### WHAT TO DO
Identify the lines in the data below that contain "PIXELS" and give only how many there are.

(Change detection outputs)
|---|

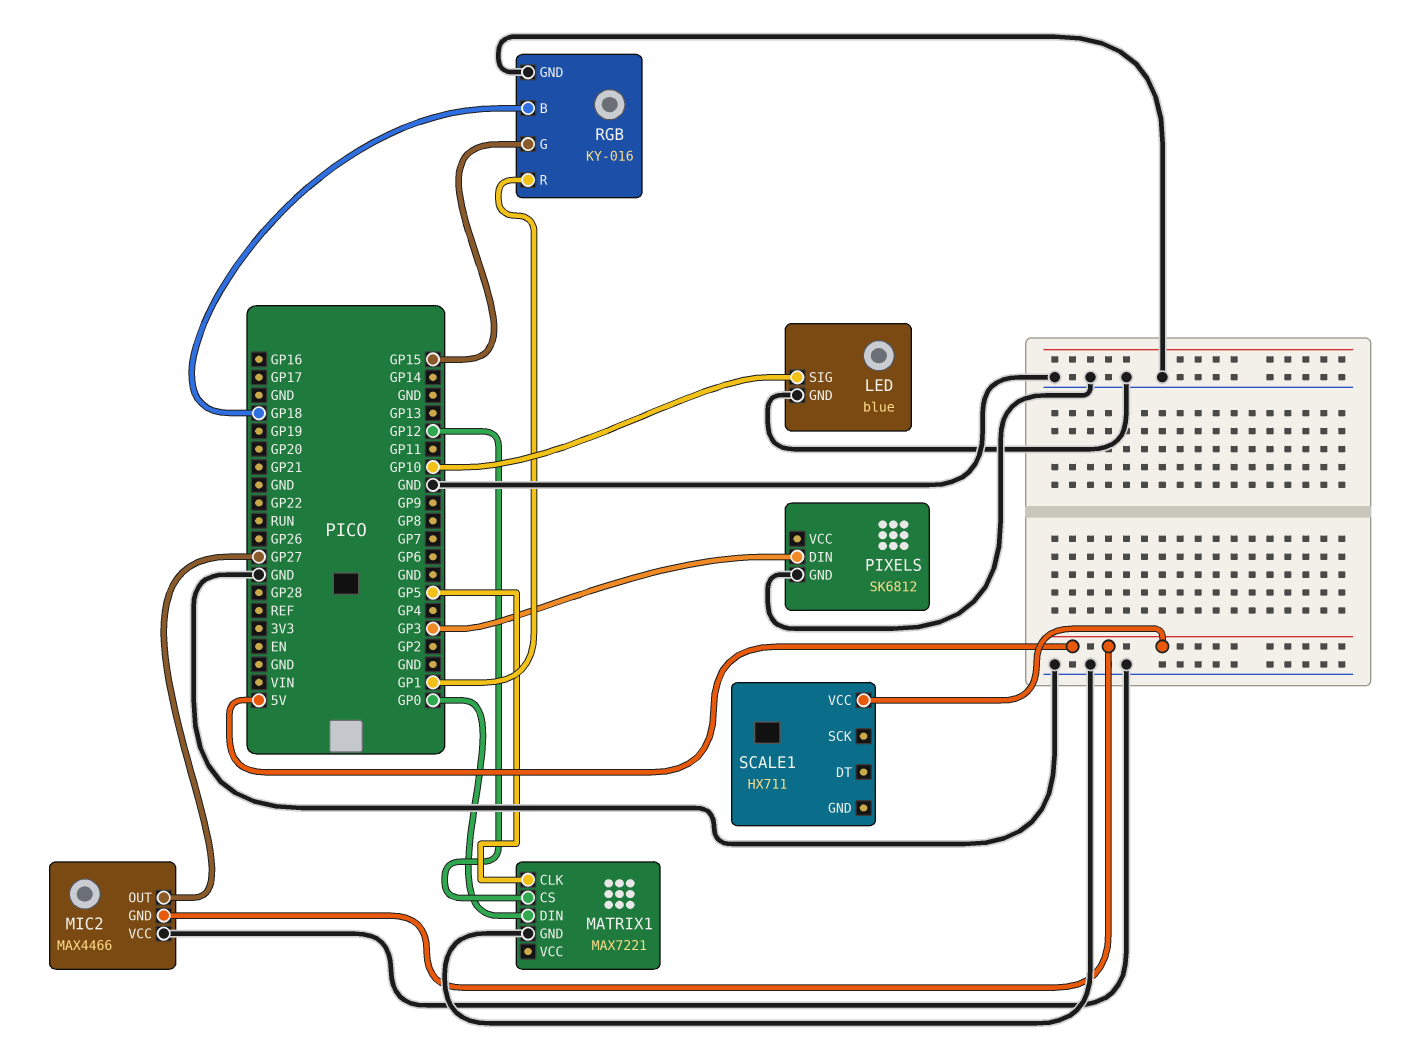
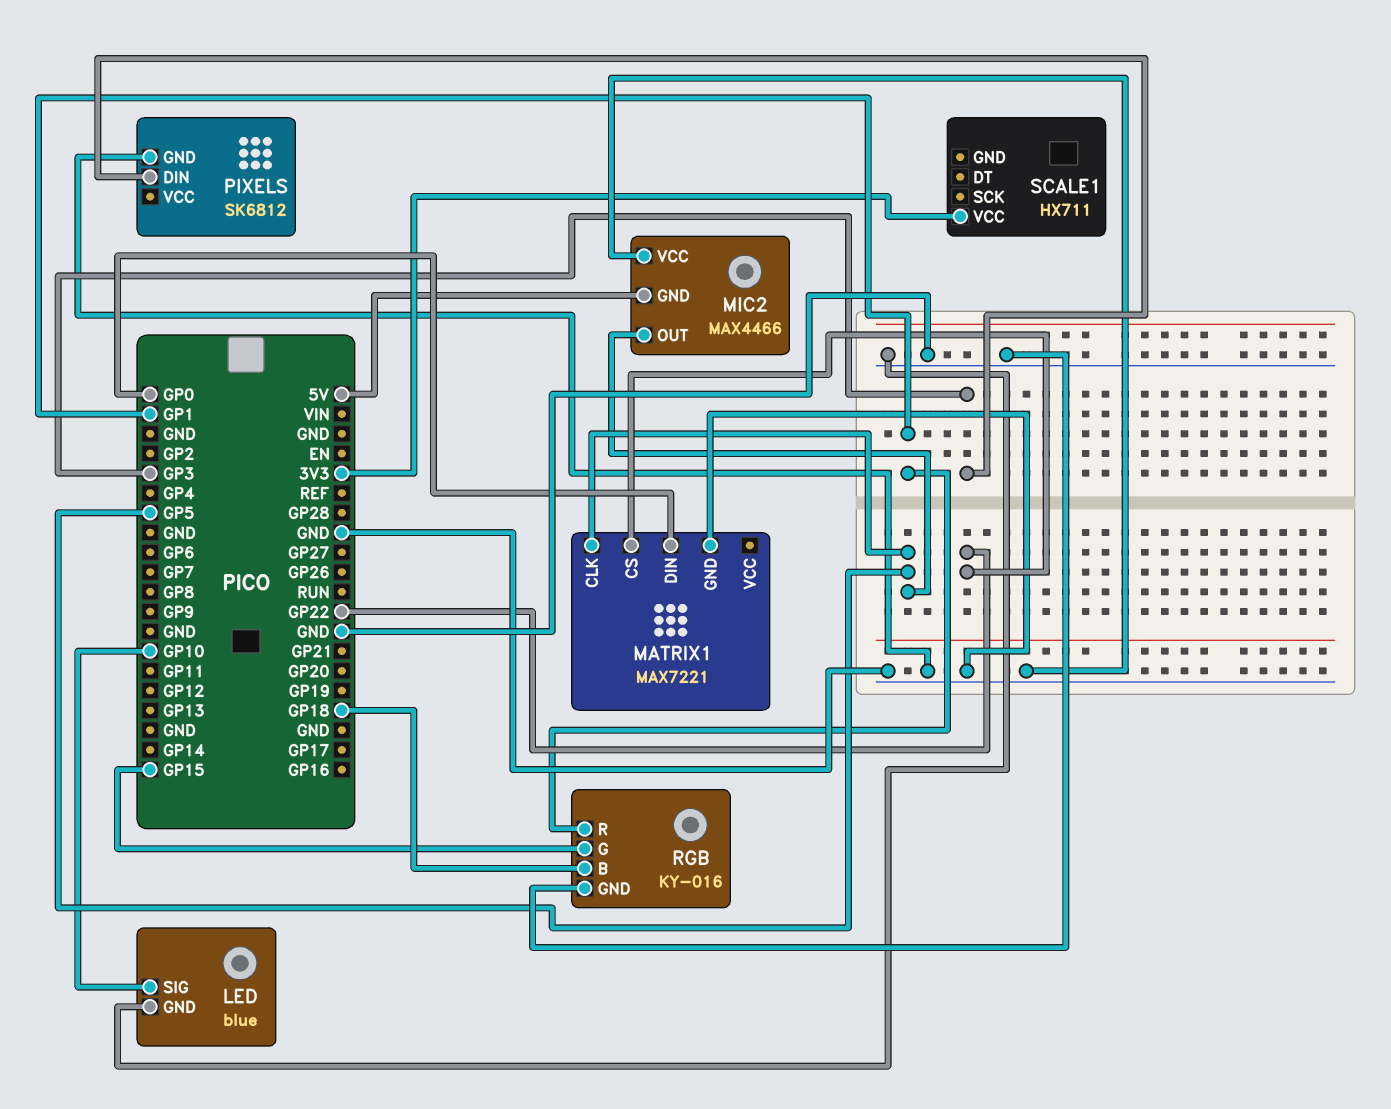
MATRIX1 pin CS: GP12 -> GP22
MIC2 pin OUT: GP27 -> GP5
SCALE1 pin VCC: 5V -> 3V3

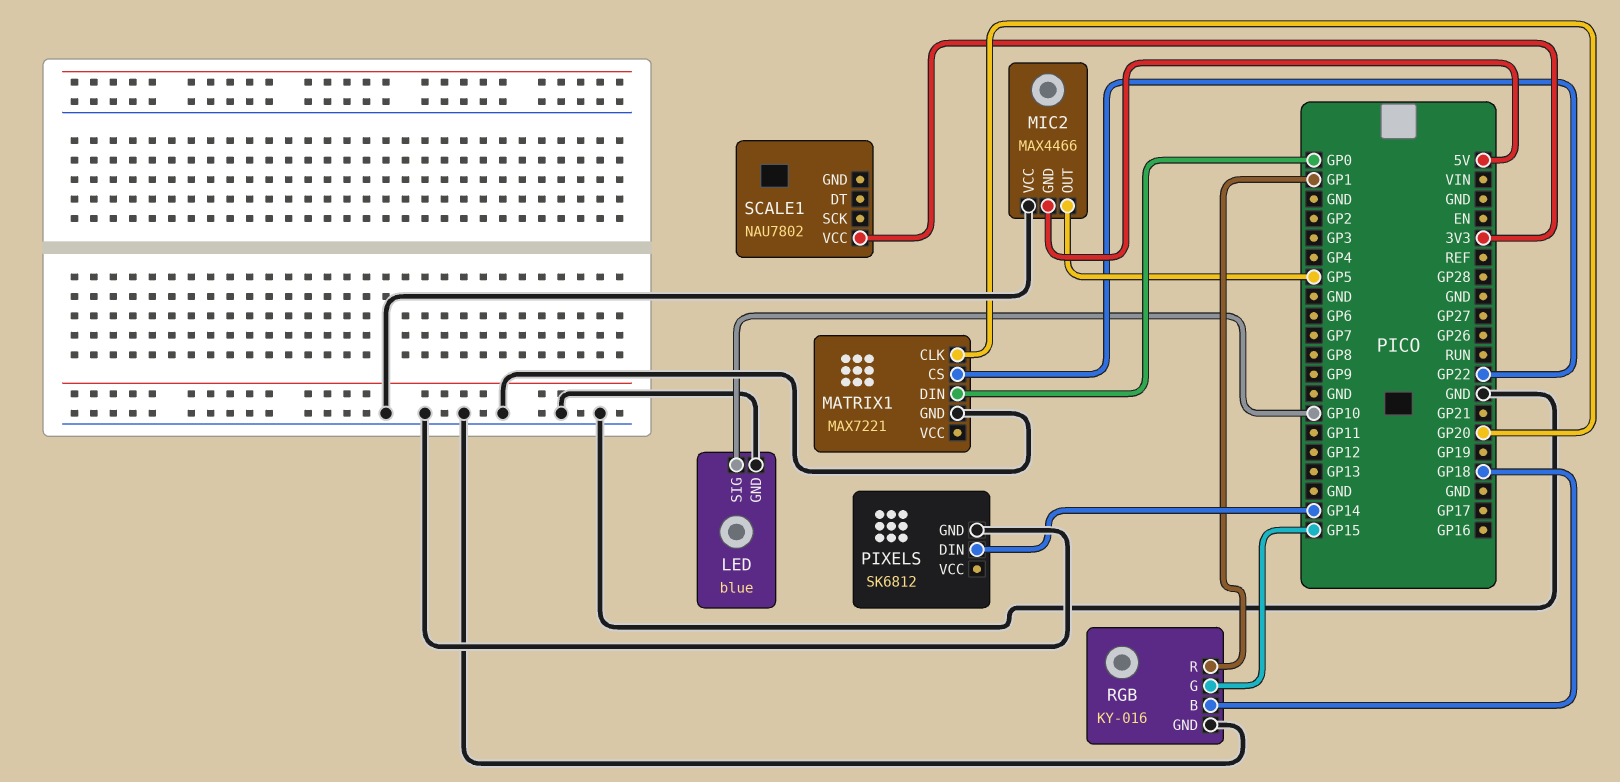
MATRIX1 pin CLK: GP5 -> GP20
PIXELS pin DIN: GP3 -> GP14
SCALE1: HX711 -> NAU7802

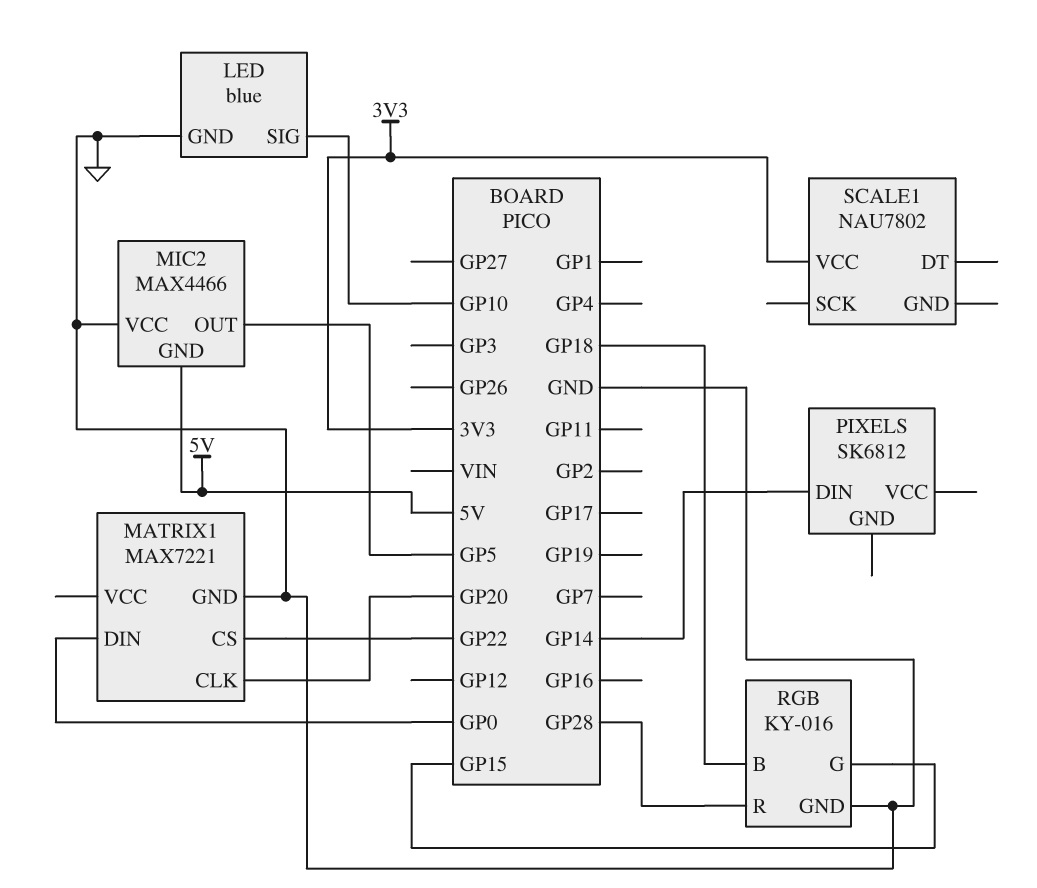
PIXELS pin GND: GND -> none
RGB pin R: GP1 -> GP28

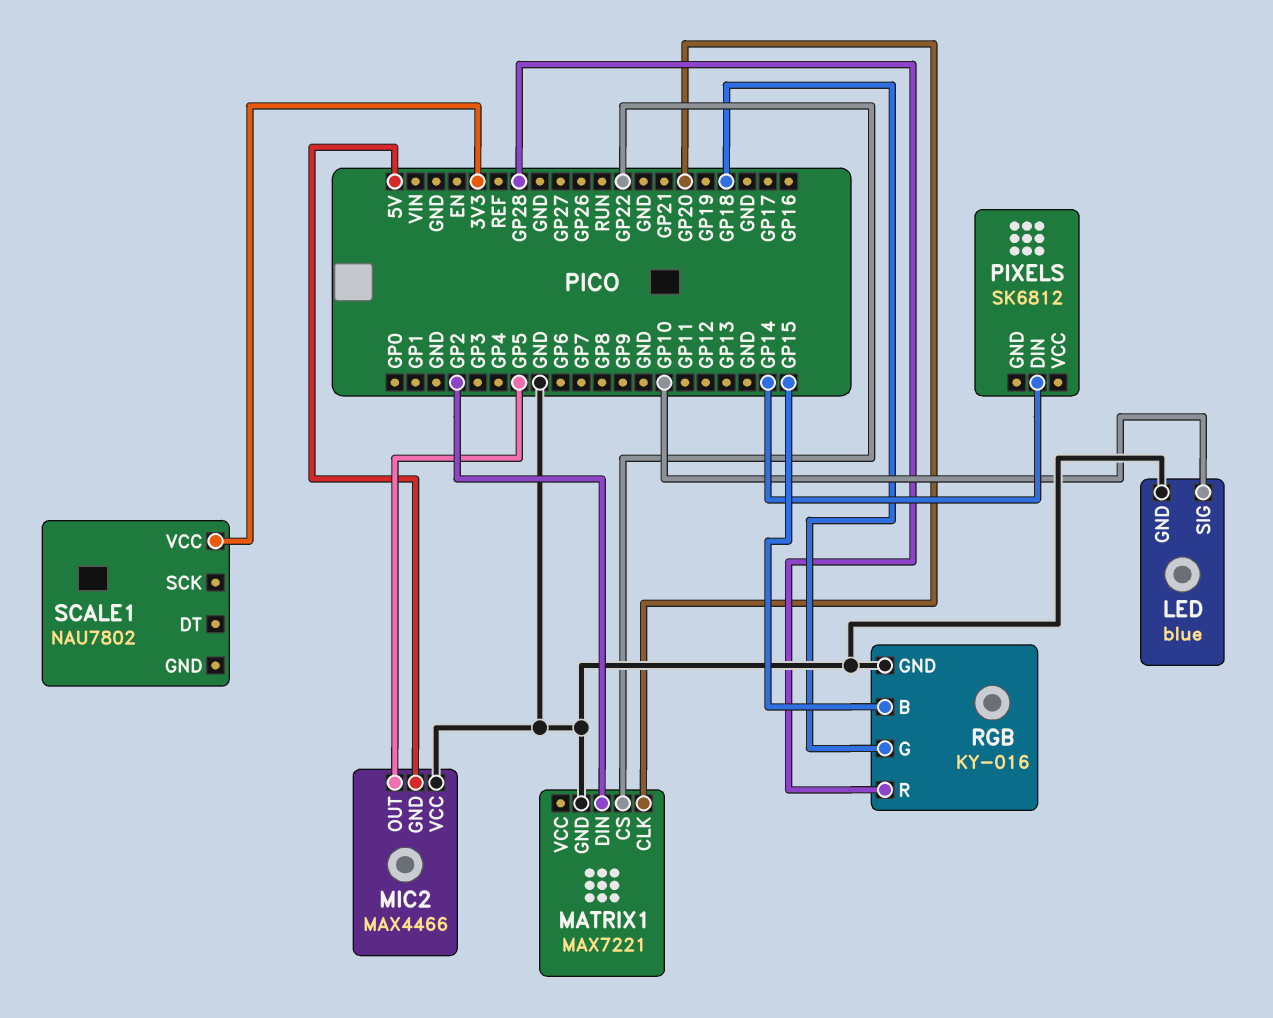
MATRIX1 pin DIN: GP0 -> GP2
RGB pin B: GP18 -> GP15
RGB pin G: GP15 -> GP18

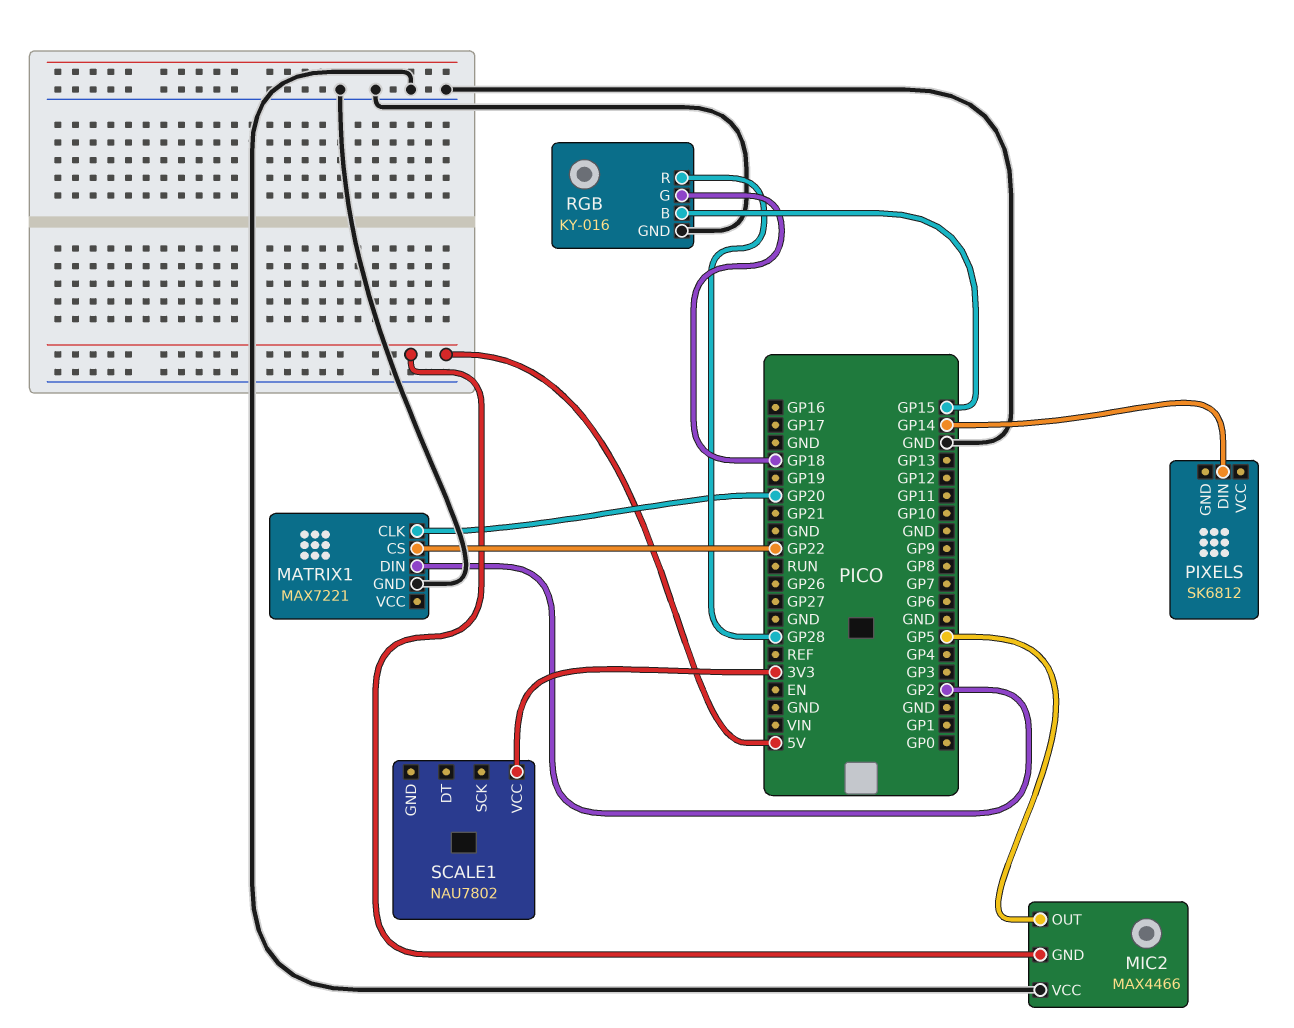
LED: blue -> none
LED pin GND: GND -> none
LED pin SIG: GP10 -> none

|---|

### RESPONSE FOR THIS EXERCISE
2